--- START ---

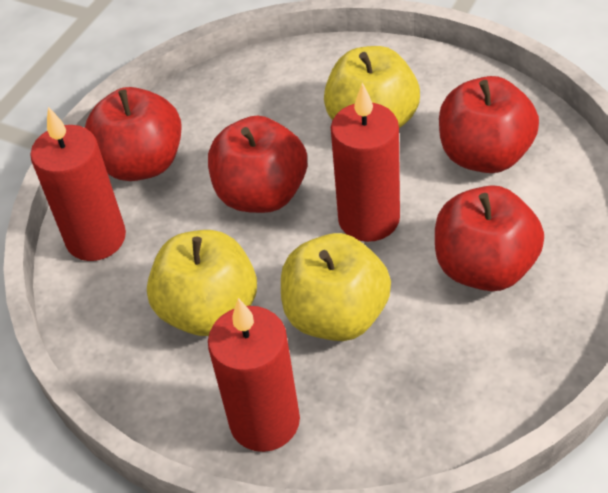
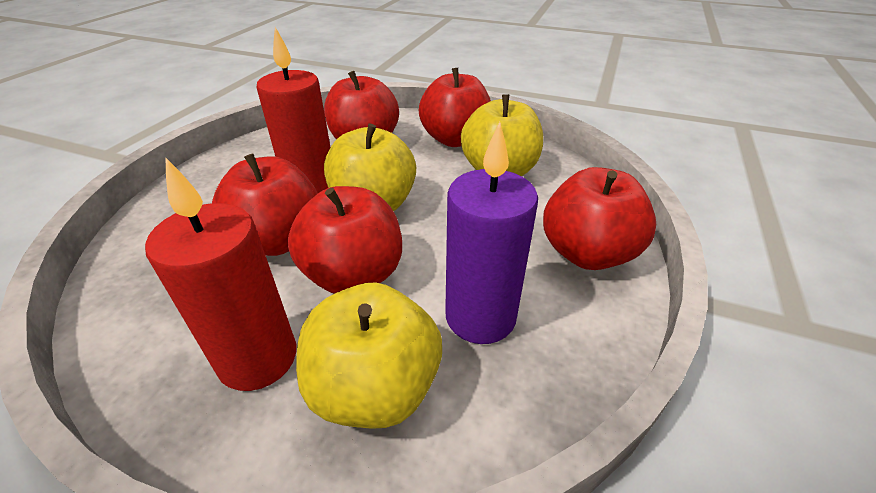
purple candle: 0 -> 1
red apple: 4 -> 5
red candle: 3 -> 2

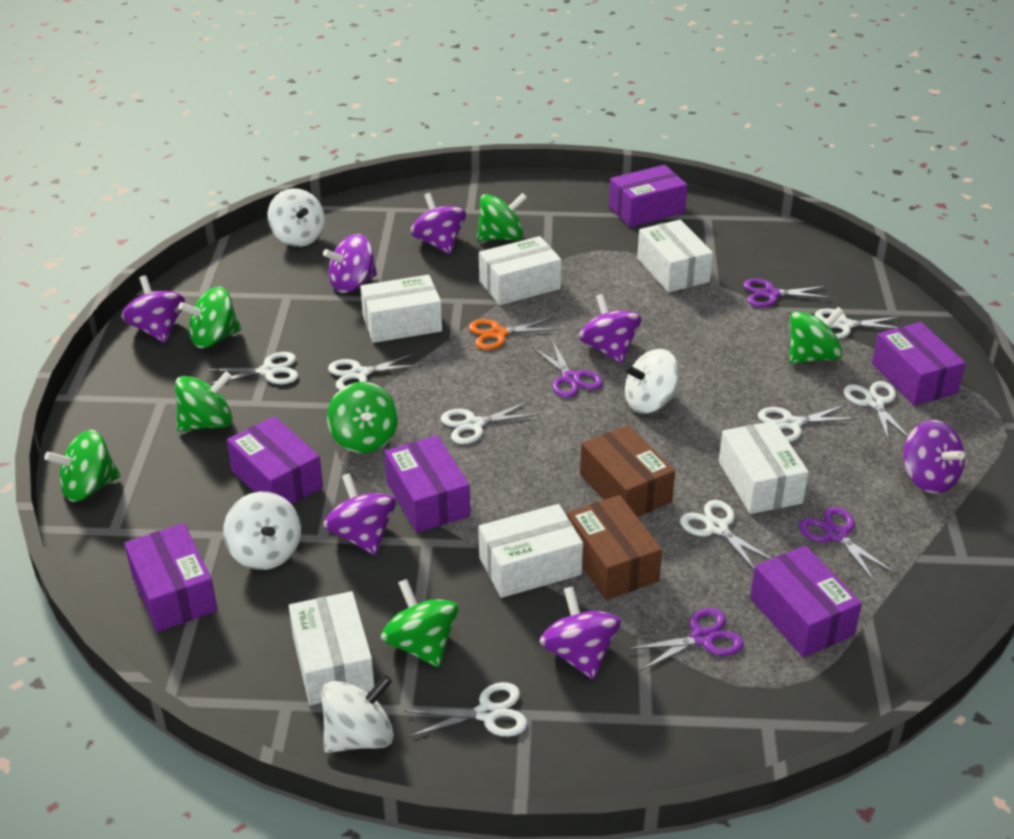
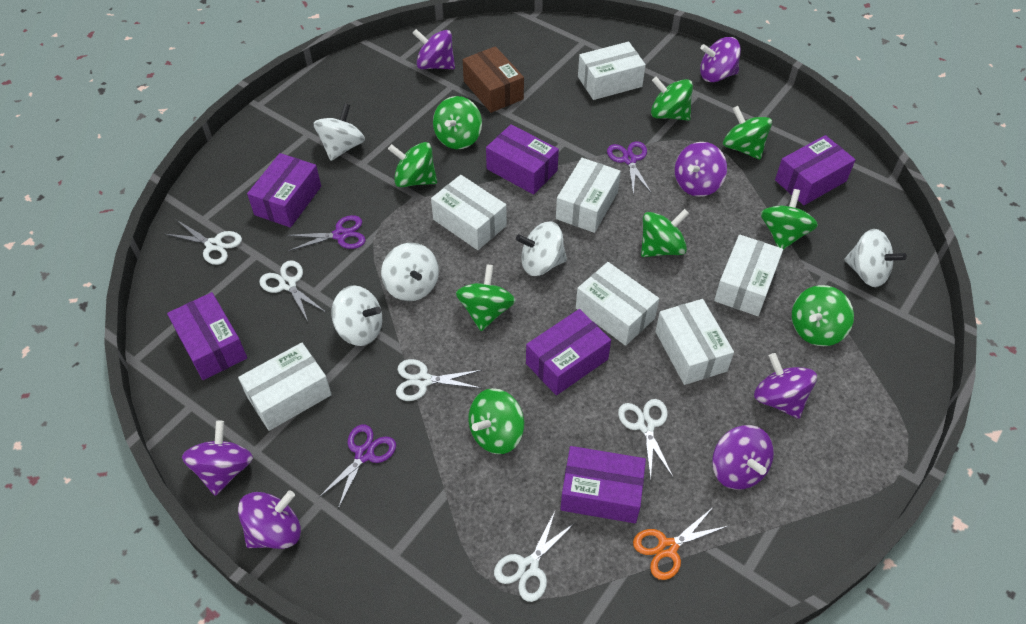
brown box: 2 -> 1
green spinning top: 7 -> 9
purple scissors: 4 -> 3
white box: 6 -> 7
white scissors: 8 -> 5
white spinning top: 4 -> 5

--- END ---

**The task**
All of the entries above should be retyped exactly, with the pictures left out.

**Result**
purple candle: 0 -> 1
red apple: 4 -> 5
red candle: 3 -> 2

brown box: 2 -> 1
green spinning top: 7 -> 9
purple scissors: 4 -> 3
white box: 6 -> 7
white scissors: 8 -> 5
white spinning top: 4 -> 5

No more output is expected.